-- EXERCISE INPUTS --
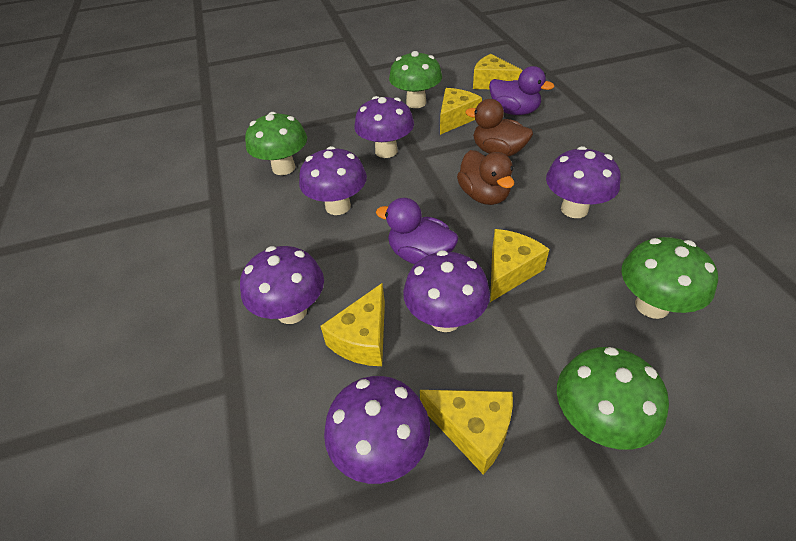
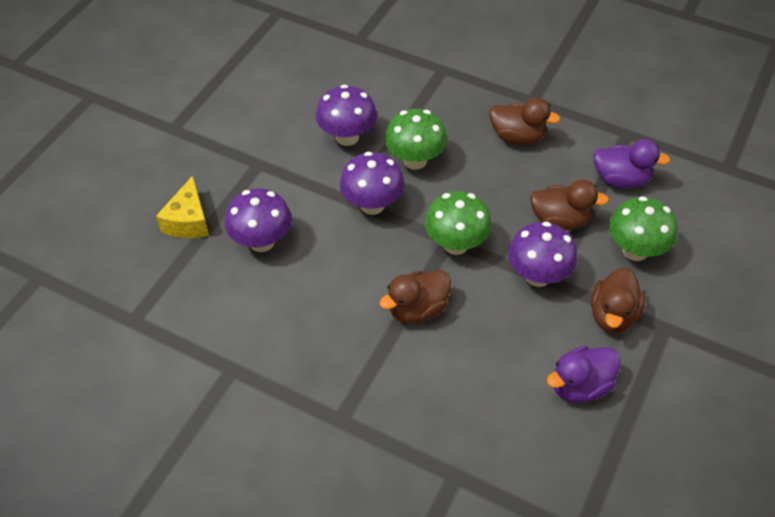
brown duck: 2 -> 4
green mushroom: 4 -> 3
purple mushroom: 6 -> 4
yellow cheese: 5 -> 1

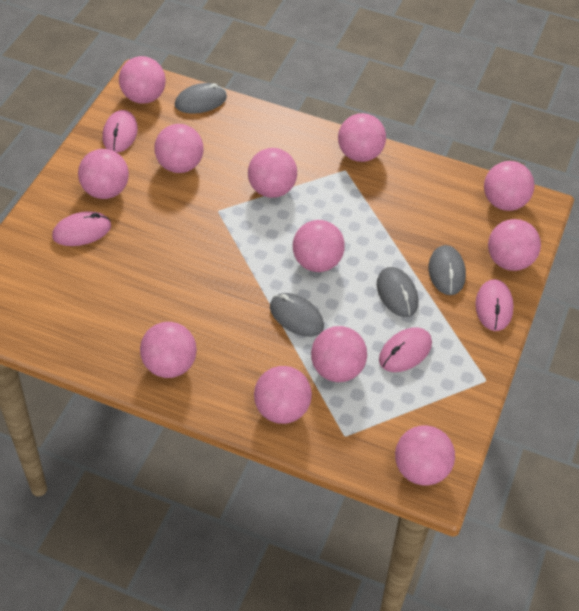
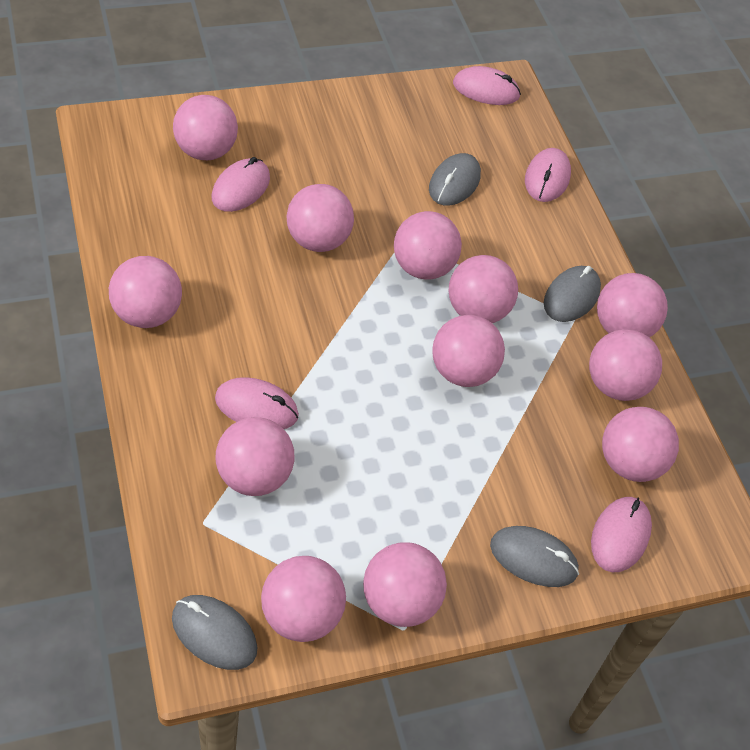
pink mouse: 4 -> 5

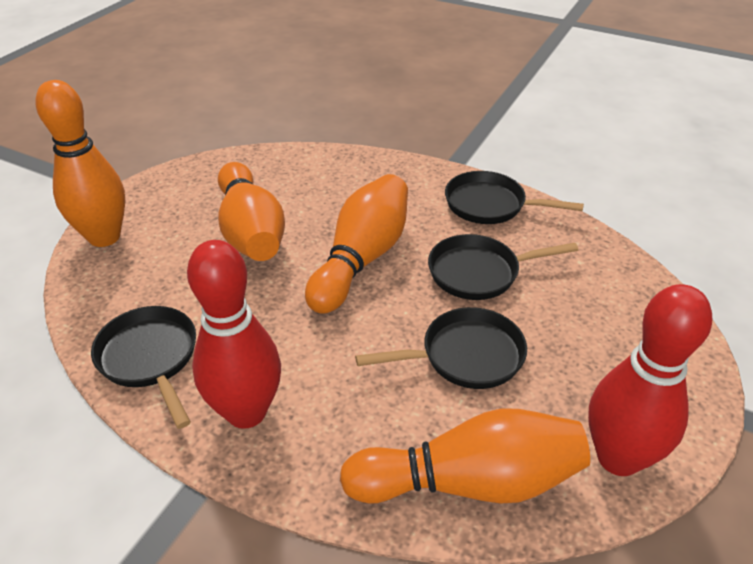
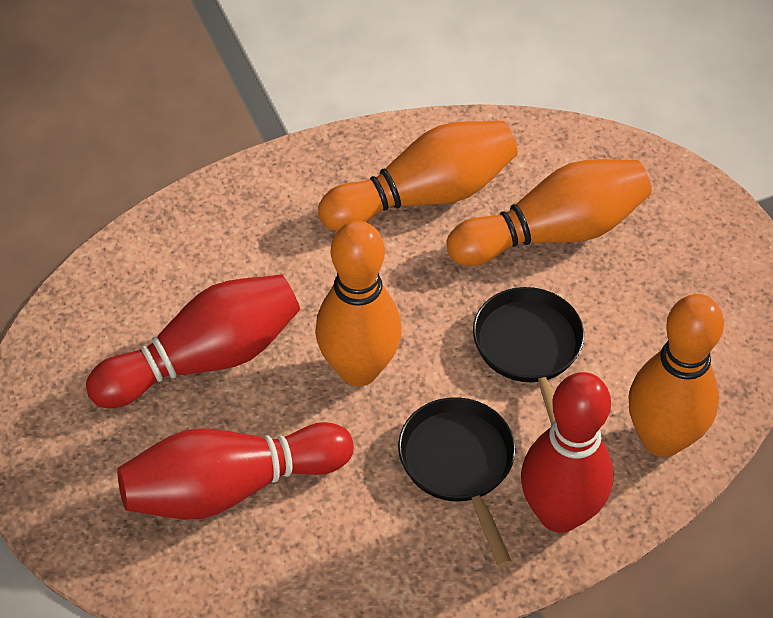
black pan: 4 -> 2
red bowling pin: 2 -> 3

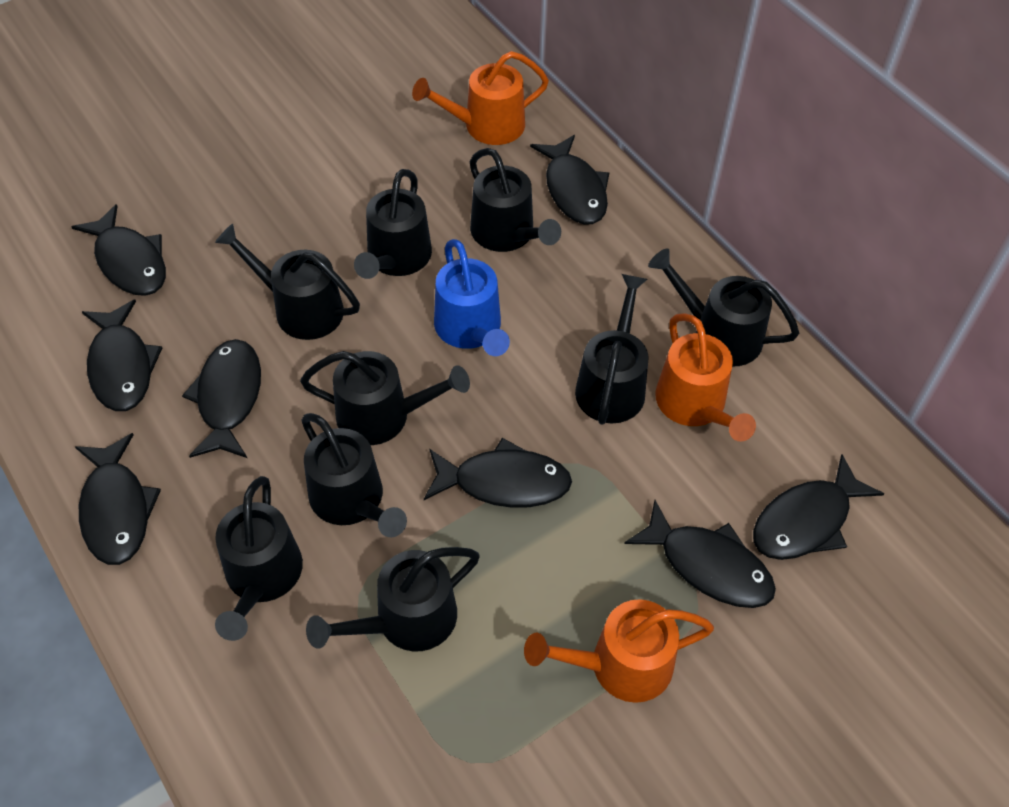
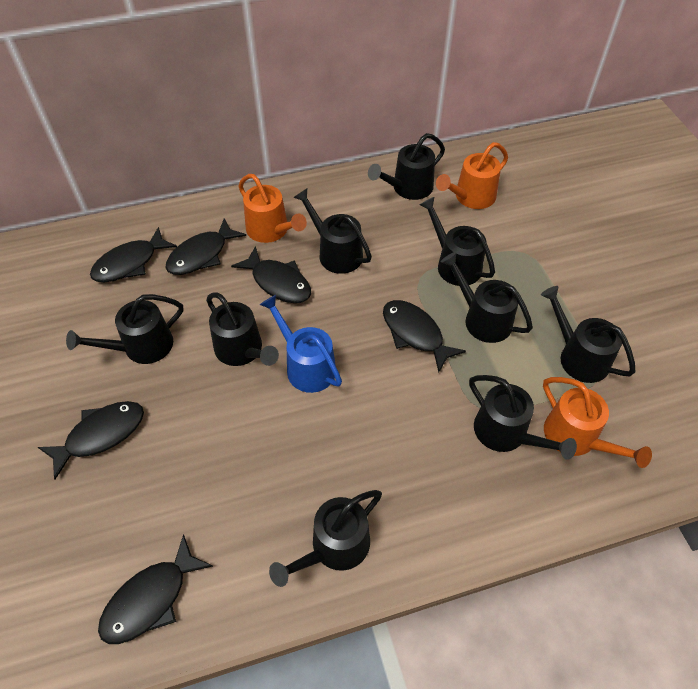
black fish: 8 -> 6

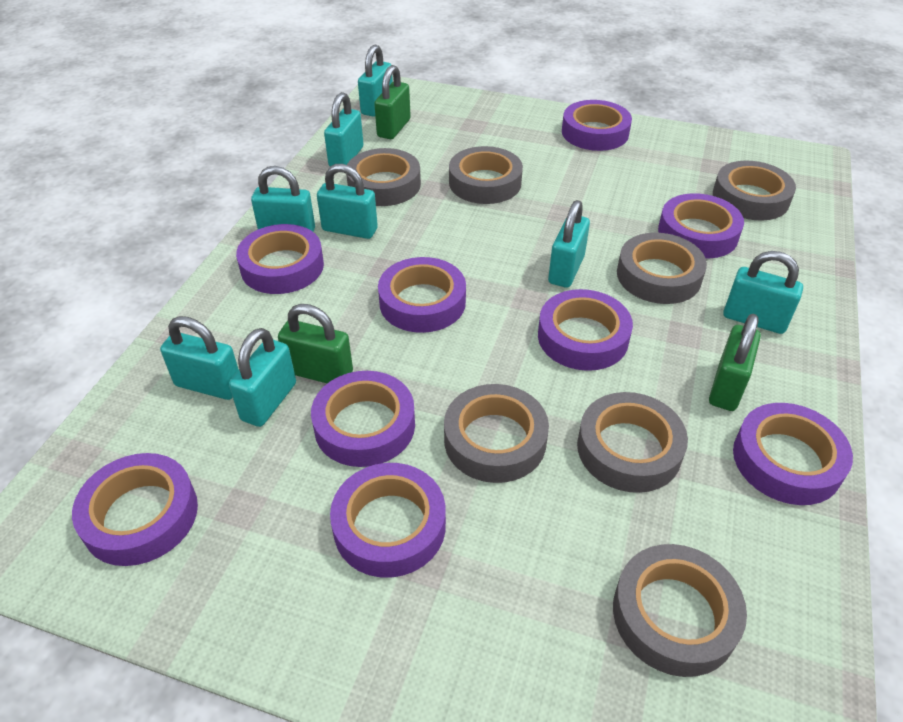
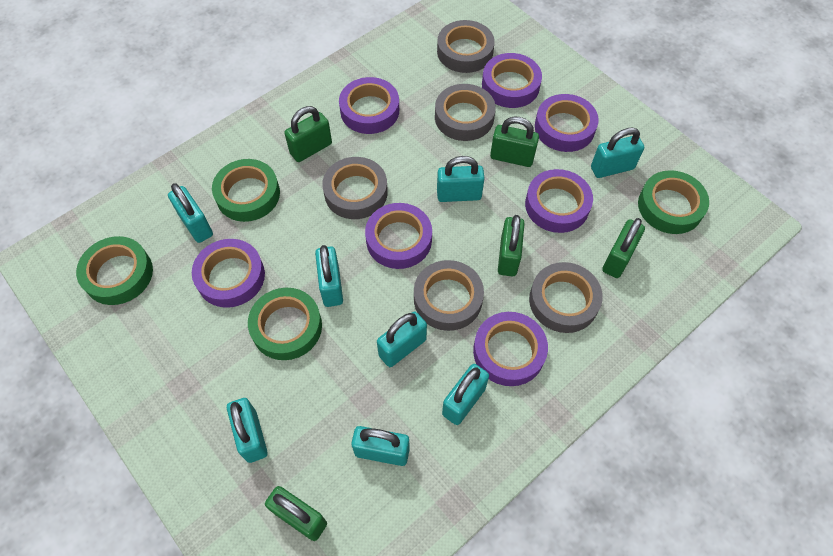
green padlock: 3 -> 5
green tape: 0 -> 4
grey tape: 7 -> 5
purple tape: 9 -> 7

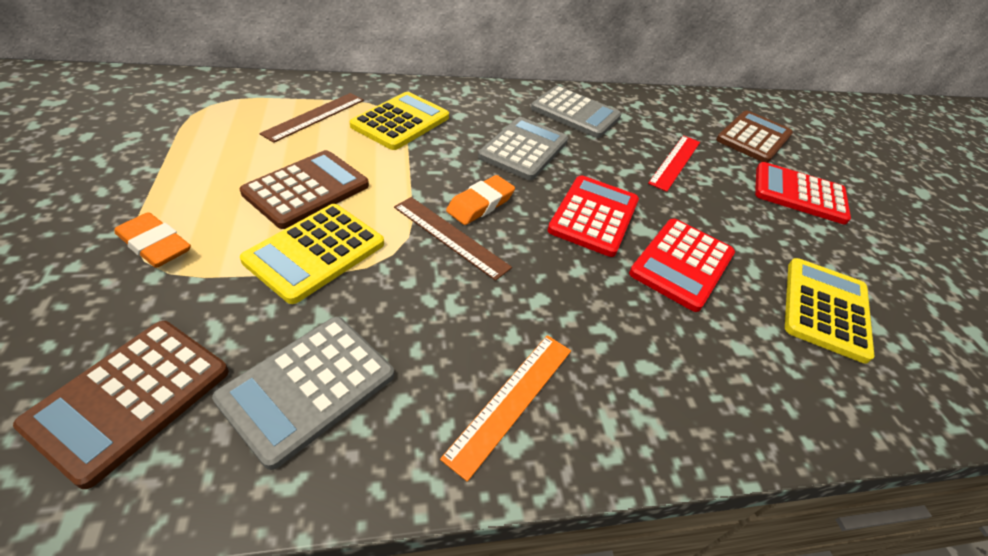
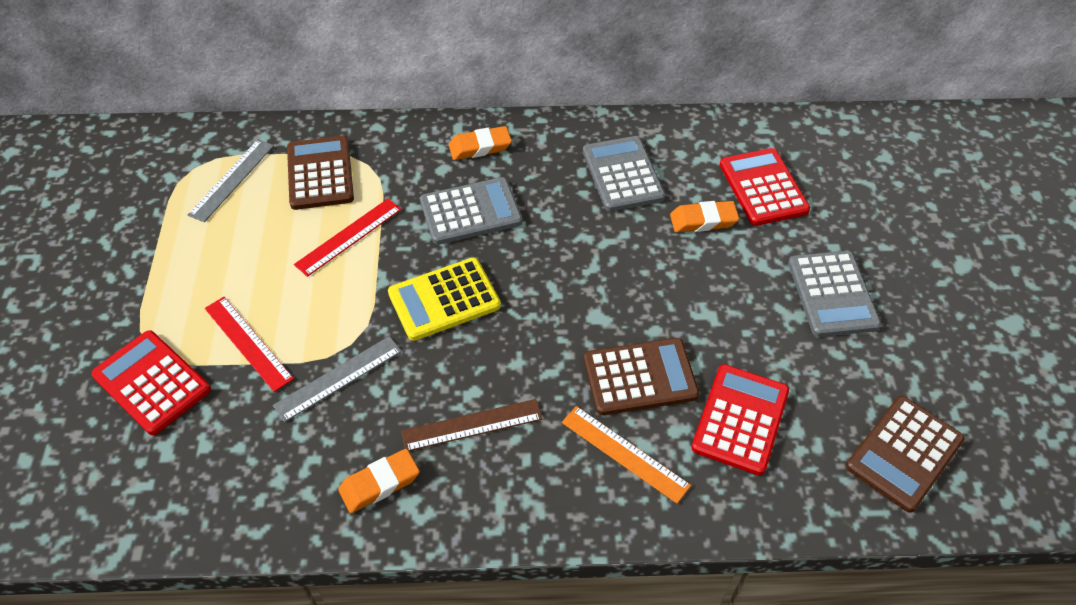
brown ruler: 2 -> 1
grey ruler: 0 -> 2
orange eraser: 2 -> 3
red ruler: 1 -> 2
yellow calculator: 3 -> 1

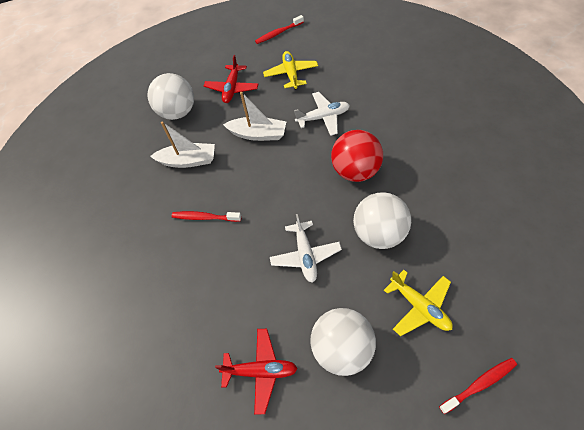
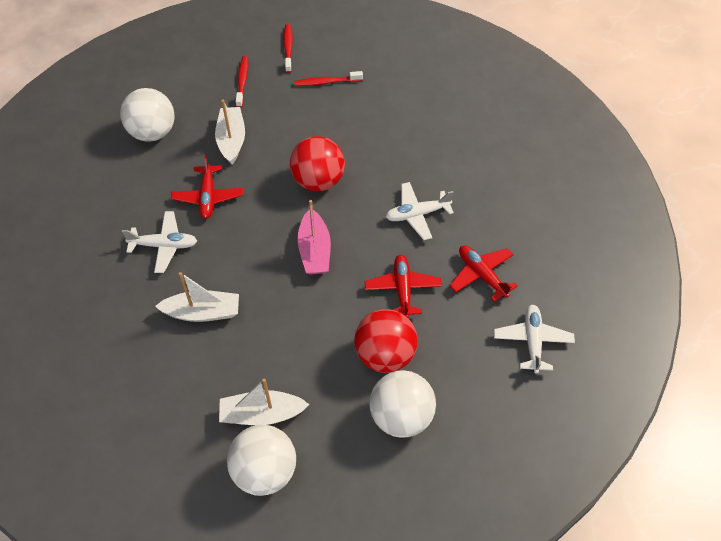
pink boat: 0 -> 1
red ball: 1 -> 2
red plane: 2 -> 3
white boat: 2 -> 3
white plane: 2 -> 3
yellow plane: 2 -> 0

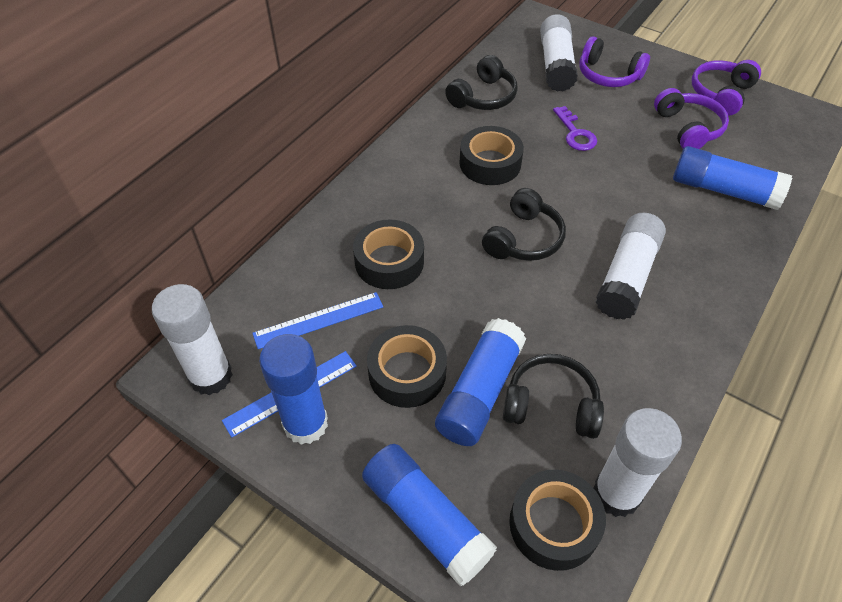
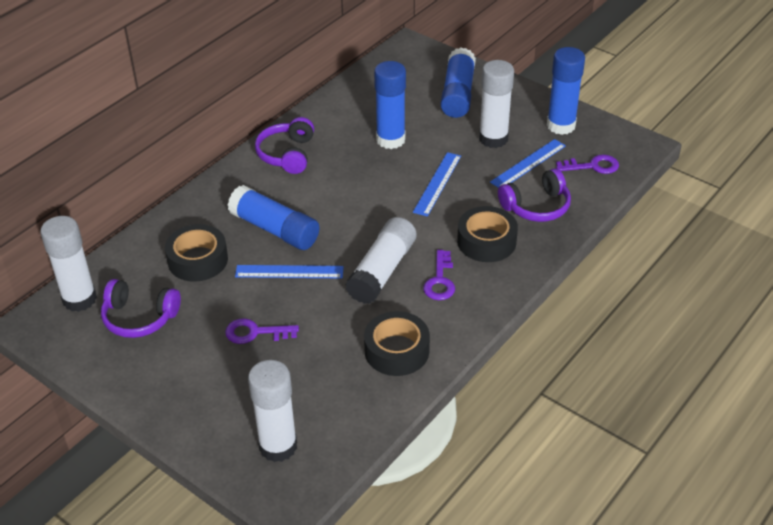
black headphones: 3 -> 0
black tape: 4 -> 3
blue ruler: 2 -> 3
purple key: 1 -> 3

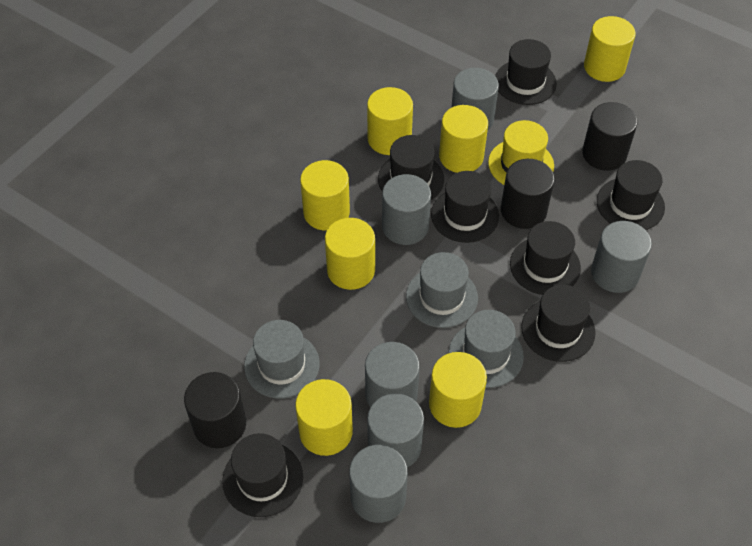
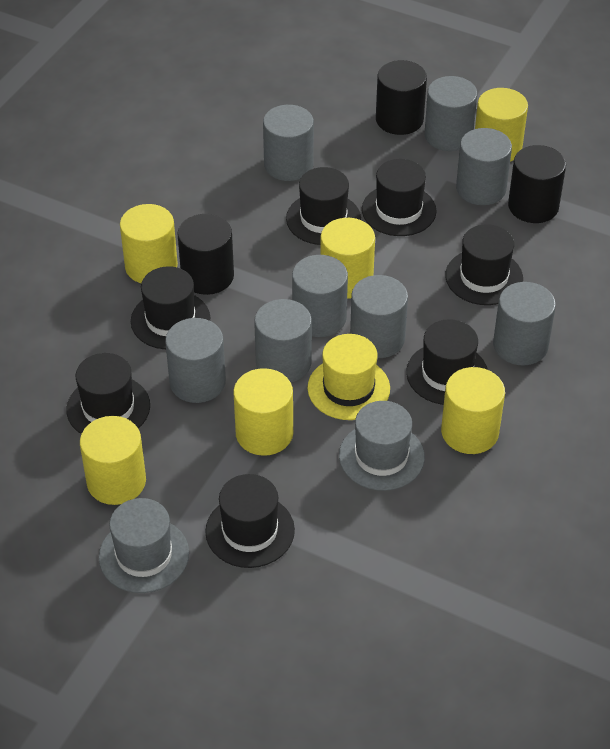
grey cylinder: 6 -> 8
grey hat: 3 -> 2
yellow cylinder: 7 -> 6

-- PROMPT --
Return every record above exactly as written, but drop the pictures.

-- ANSWER TO THE PROBLEM --
brown duck: 2 -> 4
green mushroom: 4 -> 3
purple mushroom: 6 -> 4
yellow cheese: 5 -> 1

pink mouse: 4 -> 5

black pan: 4 -> 2
red bowling pin: 2 -> 3

black fish: 8 -> 6

green padlock: 3 -> 5
green tape: 0 -> 4
grey tape: 7 -> 5
purple tape: 9 -> 7

brown ruler: 2 -> 1
grey ruler: 0 -> 2
orange eraser: 2 -> 3
red ruler: 1 -> 2
yellow calculator: 3 -> 1

pink boat: 0 -> 1
red ball: 1 -> 2
red plane: 2 -> 3
white boat: 2 -> 3
white plane: 2 -> 3
yellow plane: 2 -> 0

black headphones: 3 -> 0
black tape: 4 -> 3
blue ruler: 2 -> 3
purple key: 1 -> 3

grey cylinder: 6 -> 8
grey hat: 3 -> 2
yellow cylinder: 7 -> 6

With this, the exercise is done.